→ WORK REQUIRED: Nothing but the lines from the one with "Article Timer: [691,17,940,188]" down to the one with "plan.log: [323,392,760,544] ->" should be returned, exactly and with both ends included, from the material below.

→ PROVIDED INFORMATION:
[Start of Attachment]

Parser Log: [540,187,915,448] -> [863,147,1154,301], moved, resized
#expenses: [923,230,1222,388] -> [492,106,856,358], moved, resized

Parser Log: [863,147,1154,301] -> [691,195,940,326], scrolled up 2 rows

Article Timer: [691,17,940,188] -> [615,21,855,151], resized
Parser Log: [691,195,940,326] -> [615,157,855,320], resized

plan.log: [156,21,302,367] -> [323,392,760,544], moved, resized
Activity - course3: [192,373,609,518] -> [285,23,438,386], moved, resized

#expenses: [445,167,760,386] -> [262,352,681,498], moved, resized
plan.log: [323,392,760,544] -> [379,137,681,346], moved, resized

[End of Attachment]
[Start of Attachment]

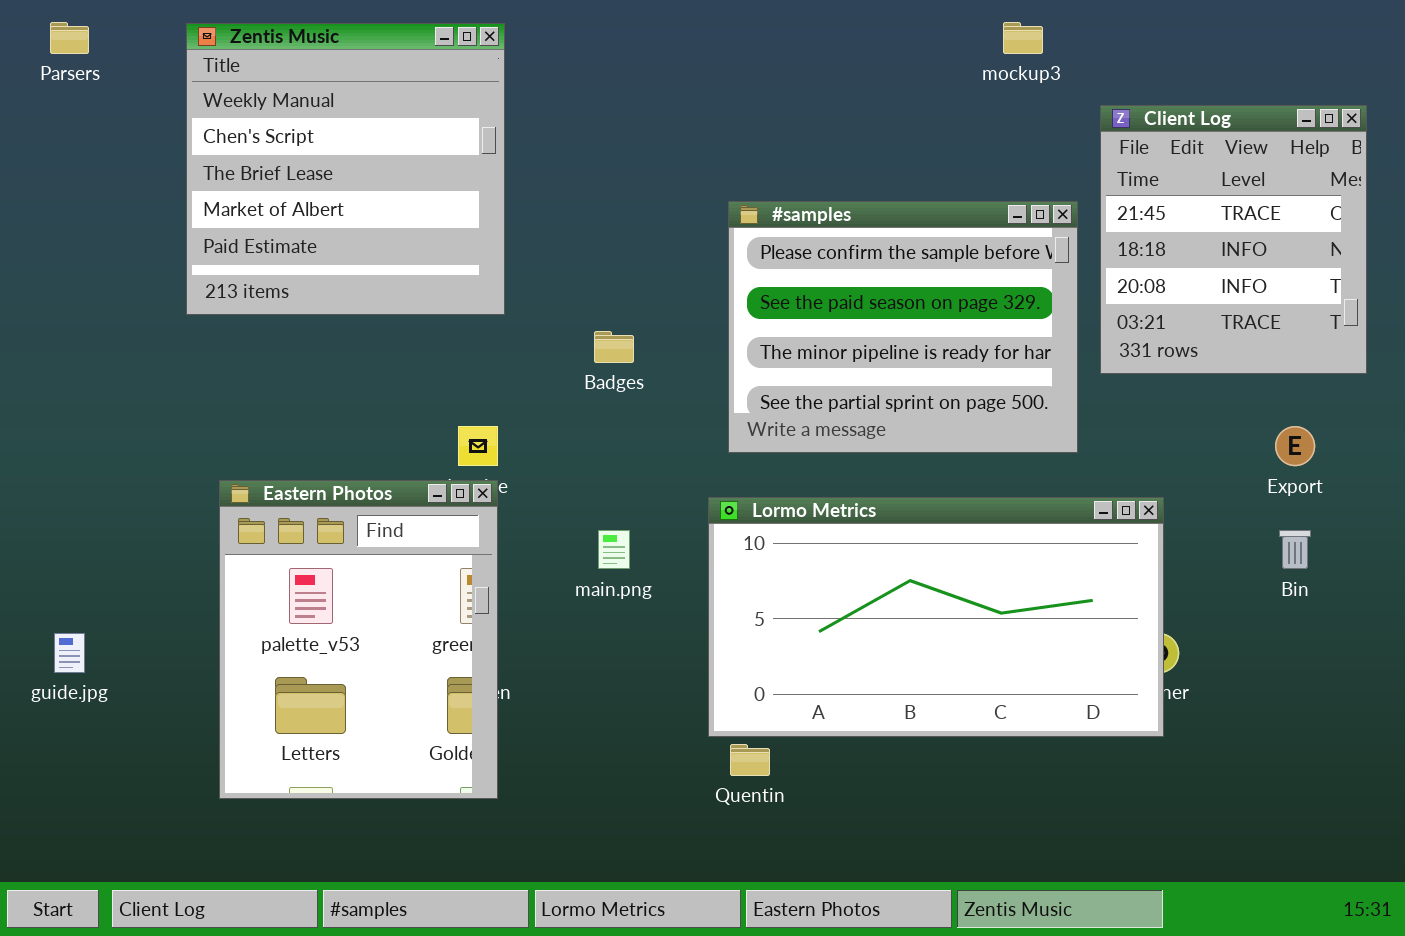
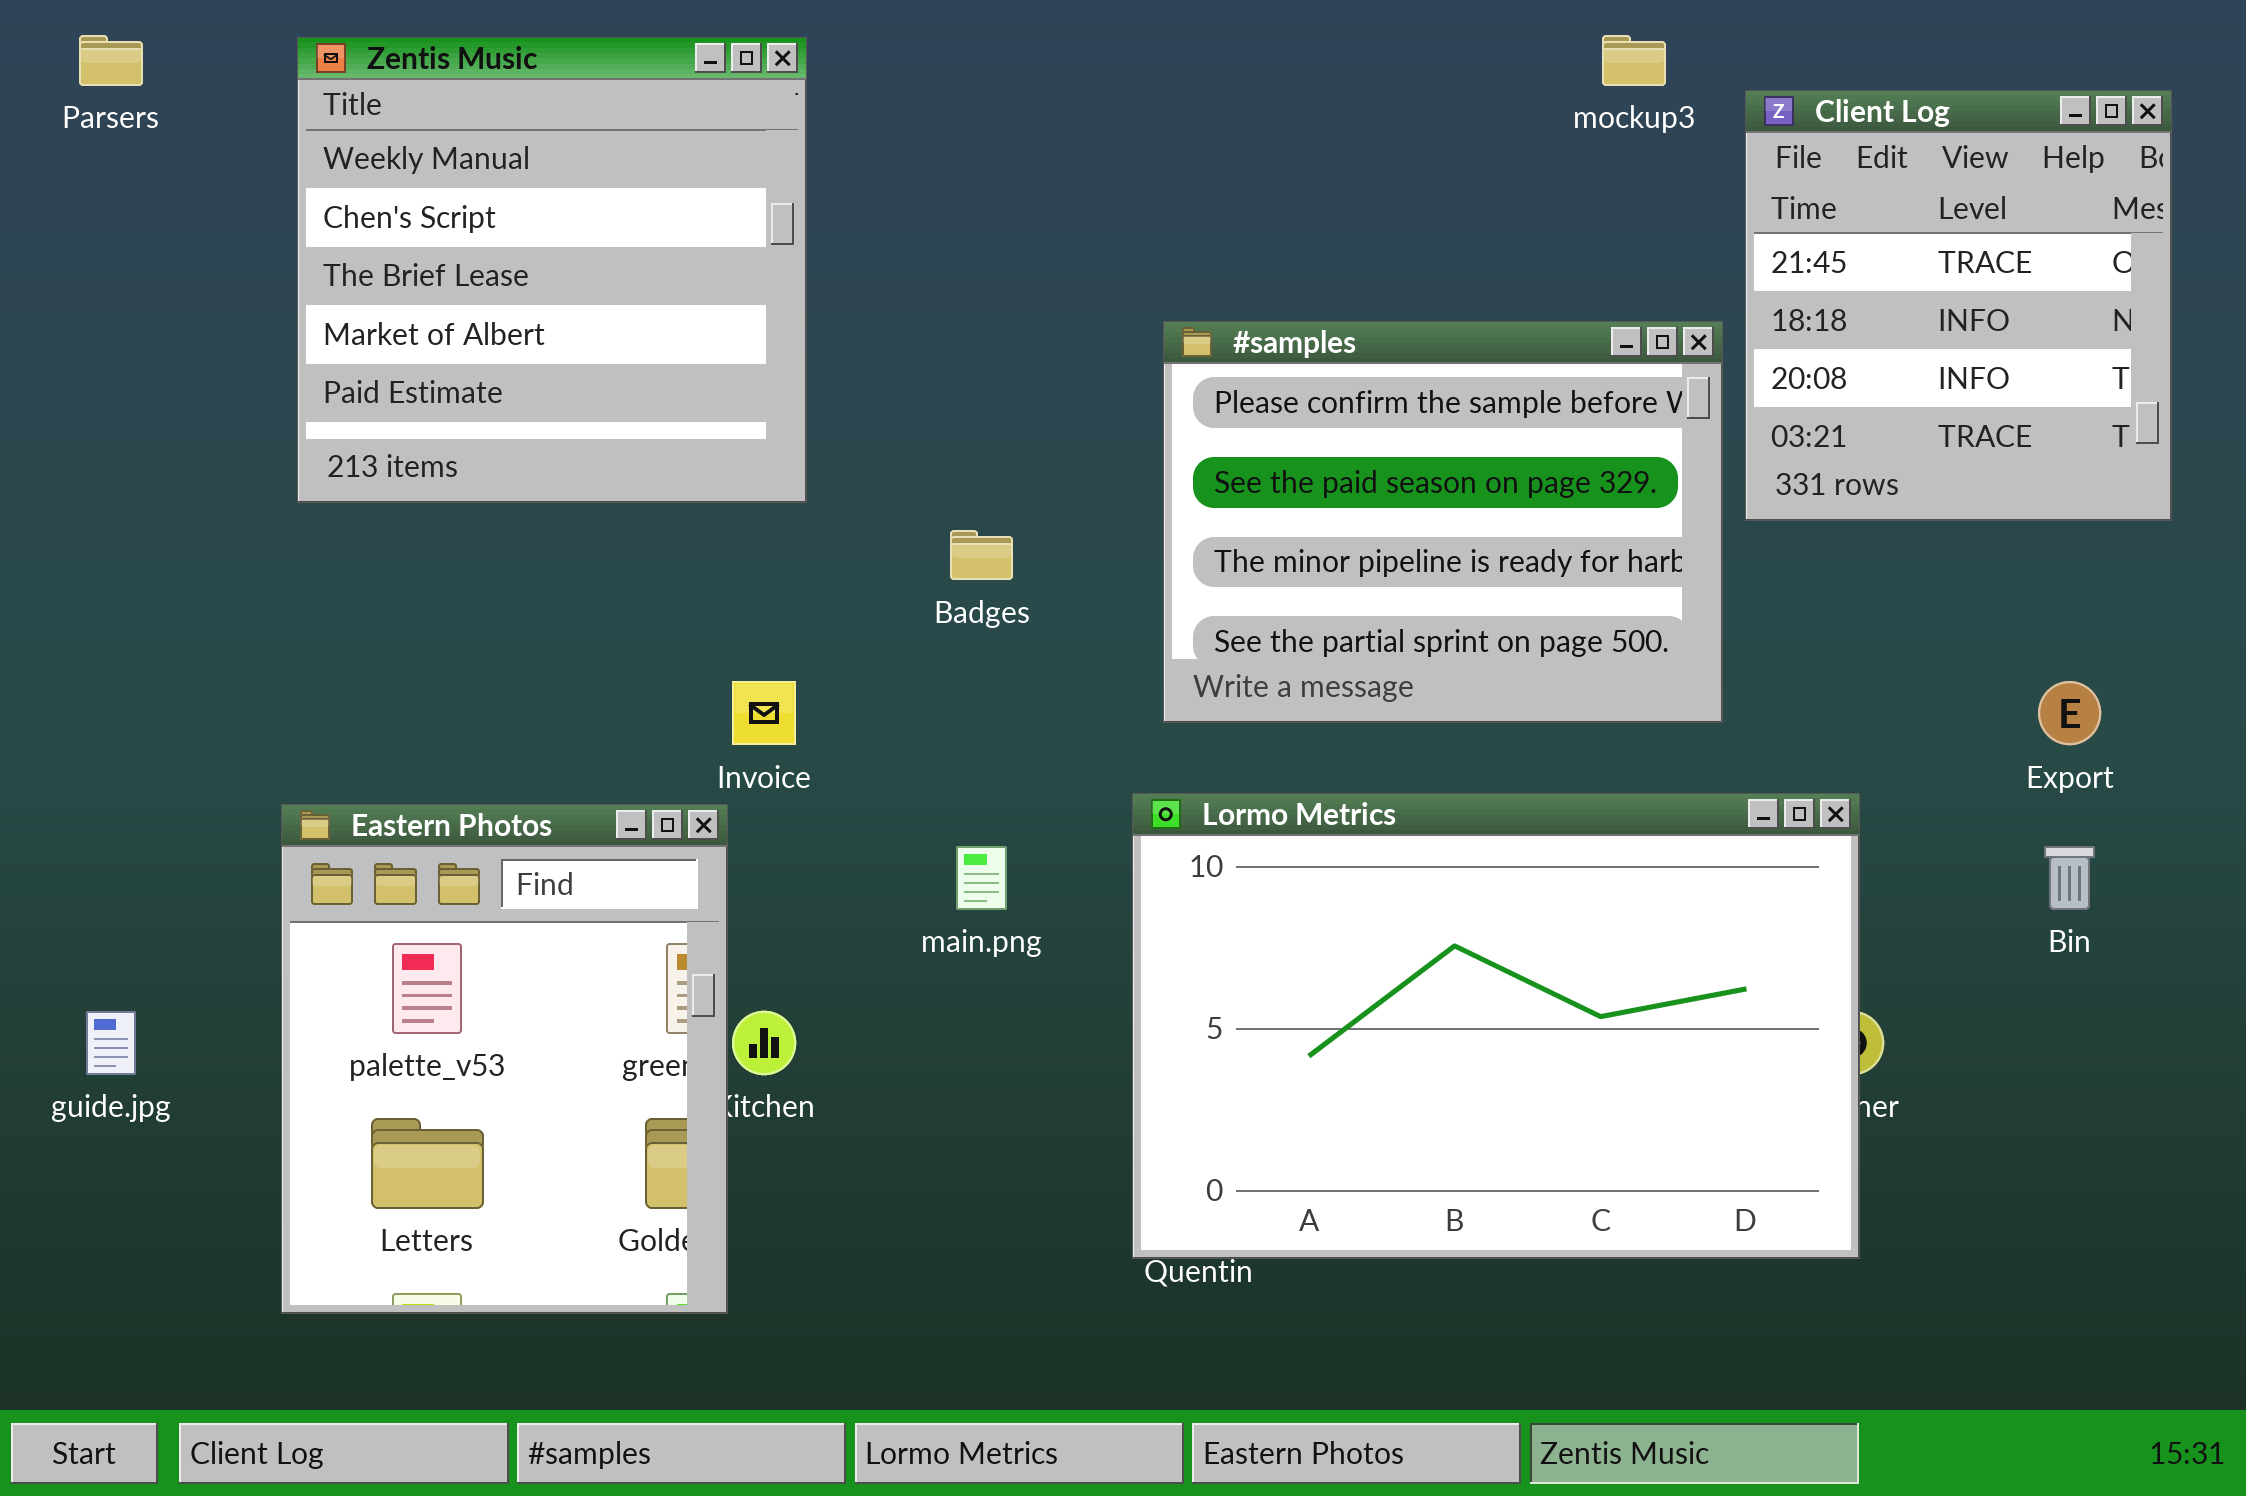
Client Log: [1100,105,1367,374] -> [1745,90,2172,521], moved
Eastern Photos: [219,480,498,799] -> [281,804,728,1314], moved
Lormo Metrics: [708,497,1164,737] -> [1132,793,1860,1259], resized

[End of Attachment]
[Start of Attachment]

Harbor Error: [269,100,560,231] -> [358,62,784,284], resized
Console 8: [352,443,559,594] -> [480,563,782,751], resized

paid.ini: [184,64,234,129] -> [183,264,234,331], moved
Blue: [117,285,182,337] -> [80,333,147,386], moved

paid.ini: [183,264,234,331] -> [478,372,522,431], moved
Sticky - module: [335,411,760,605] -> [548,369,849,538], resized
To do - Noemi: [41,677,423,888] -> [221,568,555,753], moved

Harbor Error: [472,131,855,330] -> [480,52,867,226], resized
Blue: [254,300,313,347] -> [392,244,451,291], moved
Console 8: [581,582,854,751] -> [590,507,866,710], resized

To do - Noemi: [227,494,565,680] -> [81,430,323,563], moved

[End of Attachment]

→ ANSWER BOX:
Article Timer: [691,17,940,188] -> [615,21,855,151], resized
Parser Log: [691,195,940,326] -> [615,157,855,320], resized

plan.log: [156,21,302,367] -> [323,392,760,544], moved, resized
Activity - course3: [192,373,609,518] -> [285,23,438,386], moved, resized

#expenses: [445,167,760,386] -> [262,352,681,498], moved, resized
plan.log: [323,392,760,544] -> [379,137,681,346], moved, resized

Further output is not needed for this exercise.